* _Your instructions_: One part of the entries below is wanted: the lines from the one containing "D1: diode 1N4001" through the one containing "C202: 1uF (plus". Write those out exactly and nothing else.

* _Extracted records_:
==*==
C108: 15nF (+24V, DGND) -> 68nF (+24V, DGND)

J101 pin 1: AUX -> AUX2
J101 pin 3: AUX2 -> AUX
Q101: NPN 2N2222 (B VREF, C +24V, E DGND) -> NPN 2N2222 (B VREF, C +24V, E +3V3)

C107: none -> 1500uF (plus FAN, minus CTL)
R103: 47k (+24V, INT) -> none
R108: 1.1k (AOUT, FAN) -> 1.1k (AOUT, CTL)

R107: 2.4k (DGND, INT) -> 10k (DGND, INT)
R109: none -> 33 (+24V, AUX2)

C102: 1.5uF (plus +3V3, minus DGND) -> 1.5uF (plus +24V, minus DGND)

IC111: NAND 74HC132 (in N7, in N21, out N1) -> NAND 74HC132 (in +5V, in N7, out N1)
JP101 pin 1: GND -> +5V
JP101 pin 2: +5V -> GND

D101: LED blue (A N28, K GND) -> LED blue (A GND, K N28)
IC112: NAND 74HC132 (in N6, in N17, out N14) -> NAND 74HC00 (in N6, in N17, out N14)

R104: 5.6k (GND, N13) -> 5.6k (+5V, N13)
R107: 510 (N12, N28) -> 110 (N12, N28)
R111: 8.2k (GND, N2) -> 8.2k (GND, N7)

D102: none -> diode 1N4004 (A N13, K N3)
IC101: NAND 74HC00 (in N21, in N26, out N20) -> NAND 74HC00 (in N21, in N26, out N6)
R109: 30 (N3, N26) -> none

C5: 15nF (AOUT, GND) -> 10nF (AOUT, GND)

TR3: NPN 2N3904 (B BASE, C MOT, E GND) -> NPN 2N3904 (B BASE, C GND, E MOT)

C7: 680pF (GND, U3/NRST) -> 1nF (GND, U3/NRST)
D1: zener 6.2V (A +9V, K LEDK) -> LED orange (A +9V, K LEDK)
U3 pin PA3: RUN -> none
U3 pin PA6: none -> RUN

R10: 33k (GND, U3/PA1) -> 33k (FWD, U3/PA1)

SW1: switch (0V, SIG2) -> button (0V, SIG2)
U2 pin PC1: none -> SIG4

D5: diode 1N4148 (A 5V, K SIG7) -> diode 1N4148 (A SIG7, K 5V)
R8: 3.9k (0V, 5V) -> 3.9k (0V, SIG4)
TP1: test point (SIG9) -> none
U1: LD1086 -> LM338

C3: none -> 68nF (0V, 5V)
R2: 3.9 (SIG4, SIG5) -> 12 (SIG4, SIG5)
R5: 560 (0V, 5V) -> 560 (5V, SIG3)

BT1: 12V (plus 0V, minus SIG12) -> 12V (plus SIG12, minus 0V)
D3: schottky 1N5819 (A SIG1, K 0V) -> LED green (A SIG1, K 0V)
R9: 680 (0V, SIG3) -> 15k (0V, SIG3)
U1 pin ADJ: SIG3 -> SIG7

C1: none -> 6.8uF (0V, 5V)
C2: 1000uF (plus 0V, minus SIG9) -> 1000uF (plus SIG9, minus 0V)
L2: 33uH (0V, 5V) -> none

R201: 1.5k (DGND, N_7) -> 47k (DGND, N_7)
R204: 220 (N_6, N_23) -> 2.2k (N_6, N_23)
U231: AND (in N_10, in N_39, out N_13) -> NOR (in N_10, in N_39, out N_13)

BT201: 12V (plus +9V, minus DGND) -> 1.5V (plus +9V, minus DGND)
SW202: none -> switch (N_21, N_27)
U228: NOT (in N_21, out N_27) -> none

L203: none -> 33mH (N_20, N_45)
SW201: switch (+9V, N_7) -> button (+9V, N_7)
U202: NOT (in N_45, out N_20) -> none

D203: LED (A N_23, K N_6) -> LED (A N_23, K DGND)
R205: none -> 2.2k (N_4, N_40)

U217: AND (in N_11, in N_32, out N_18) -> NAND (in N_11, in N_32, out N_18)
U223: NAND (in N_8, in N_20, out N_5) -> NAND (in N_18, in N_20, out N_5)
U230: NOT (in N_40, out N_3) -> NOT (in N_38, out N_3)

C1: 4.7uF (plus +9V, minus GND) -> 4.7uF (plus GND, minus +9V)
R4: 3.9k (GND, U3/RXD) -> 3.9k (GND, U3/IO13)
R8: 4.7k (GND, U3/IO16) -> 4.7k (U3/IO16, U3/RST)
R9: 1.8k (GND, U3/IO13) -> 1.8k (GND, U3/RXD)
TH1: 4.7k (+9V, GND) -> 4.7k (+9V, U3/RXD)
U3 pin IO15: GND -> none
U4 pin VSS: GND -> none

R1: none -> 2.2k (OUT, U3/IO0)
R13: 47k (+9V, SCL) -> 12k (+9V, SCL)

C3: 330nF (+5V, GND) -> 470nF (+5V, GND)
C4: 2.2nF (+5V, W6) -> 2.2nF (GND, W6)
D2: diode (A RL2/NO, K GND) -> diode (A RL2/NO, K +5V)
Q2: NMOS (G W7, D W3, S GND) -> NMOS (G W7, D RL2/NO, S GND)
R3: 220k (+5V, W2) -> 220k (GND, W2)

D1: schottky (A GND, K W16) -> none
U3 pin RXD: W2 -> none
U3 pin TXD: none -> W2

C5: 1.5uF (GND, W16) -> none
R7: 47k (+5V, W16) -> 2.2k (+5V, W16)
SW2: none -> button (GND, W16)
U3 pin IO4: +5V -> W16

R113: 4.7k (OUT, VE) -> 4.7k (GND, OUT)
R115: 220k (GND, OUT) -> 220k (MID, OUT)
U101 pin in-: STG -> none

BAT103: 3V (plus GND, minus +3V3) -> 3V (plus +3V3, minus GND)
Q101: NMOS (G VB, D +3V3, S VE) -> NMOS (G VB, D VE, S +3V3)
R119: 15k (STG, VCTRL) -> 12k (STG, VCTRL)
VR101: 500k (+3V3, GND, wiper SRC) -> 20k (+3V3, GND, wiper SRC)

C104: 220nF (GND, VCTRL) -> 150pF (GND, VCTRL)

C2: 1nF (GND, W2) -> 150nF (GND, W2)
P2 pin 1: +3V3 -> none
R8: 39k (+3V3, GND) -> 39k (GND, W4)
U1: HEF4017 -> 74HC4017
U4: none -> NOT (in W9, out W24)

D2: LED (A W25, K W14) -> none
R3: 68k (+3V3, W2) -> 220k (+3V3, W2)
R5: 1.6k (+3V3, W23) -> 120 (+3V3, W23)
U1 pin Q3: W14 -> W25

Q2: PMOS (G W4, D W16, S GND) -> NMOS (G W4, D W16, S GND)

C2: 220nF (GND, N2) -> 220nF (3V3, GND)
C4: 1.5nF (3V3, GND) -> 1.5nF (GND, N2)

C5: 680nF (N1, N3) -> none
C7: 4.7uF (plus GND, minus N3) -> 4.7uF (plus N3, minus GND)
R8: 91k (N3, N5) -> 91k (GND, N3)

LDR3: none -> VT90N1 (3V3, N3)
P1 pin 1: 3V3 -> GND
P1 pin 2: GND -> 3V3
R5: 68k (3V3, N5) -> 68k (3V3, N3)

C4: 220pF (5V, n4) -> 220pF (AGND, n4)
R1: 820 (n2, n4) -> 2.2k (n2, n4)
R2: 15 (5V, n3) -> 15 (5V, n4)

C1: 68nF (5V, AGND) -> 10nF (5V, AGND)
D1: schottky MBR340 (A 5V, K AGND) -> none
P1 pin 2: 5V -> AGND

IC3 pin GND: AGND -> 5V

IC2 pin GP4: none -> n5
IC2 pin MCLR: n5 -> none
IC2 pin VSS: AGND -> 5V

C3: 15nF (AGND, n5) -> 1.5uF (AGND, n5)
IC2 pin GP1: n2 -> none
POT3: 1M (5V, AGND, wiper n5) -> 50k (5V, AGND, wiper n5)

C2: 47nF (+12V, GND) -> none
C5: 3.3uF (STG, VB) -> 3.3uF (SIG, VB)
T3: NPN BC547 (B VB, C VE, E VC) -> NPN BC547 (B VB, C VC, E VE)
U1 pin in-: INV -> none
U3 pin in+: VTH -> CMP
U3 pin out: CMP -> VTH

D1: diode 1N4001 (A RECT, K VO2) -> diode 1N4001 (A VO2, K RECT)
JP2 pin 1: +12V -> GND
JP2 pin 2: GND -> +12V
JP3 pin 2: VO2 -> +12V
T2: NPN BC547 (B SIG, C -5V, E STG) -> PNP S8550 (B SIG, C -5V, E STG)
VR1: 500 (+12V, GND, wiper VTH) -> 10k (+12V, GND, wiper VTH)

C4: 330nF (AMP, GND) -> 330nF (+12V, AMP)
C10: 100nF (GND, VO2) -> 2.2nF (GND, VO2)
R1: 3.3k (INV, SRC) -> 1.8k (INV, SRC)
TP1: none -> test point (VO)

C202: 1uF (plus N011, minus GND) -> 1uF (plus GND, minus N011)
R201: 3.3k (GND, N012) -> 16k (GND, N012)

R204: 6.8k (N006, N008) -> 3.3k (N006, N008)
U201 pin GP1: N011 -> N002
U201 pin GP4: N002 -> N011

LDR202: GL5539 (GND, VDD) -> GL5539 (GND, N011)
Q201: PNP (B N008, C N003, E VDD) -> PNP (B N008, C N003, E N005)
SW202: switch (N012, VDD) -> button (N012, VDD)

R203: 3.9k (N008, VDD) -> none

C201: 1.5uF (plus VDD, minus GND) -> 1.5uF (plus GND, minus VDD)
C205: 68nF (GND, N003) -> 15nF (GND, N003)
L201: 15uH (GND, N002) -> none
==*==
* _Task answer_:
D1: diode 1N4001 (A RECT, K VO2) -> diode 1N4001 (A VO2, K RECT)
JP2 pin 1: +12V -> GND
JP2 pin 2: GND -> +12V
JP3 pin 2: VO2 -> +12V
T2: NPN BC547 (B SIG, C -5V, E STG) -> PNP S8550 (B SIG, C -5V, E STG)
VR1: 500 (+12V, GND, wiper VTH) -> 10k (+12V, GND, wiper VTH)

C4: 330nF (AMP, GND) -> 330nF (+12V, AMP)
C10: 100nF (GND, VO2) -> 2.2nF (GND, VO2)
R1: 3.3k (INV, SRC) -> 1.8k (INV, SRC)
TP1: none -> test point (VO)

C202: 1uF (plus N011, minus GND) -> 1uF (plus GND, minus N011)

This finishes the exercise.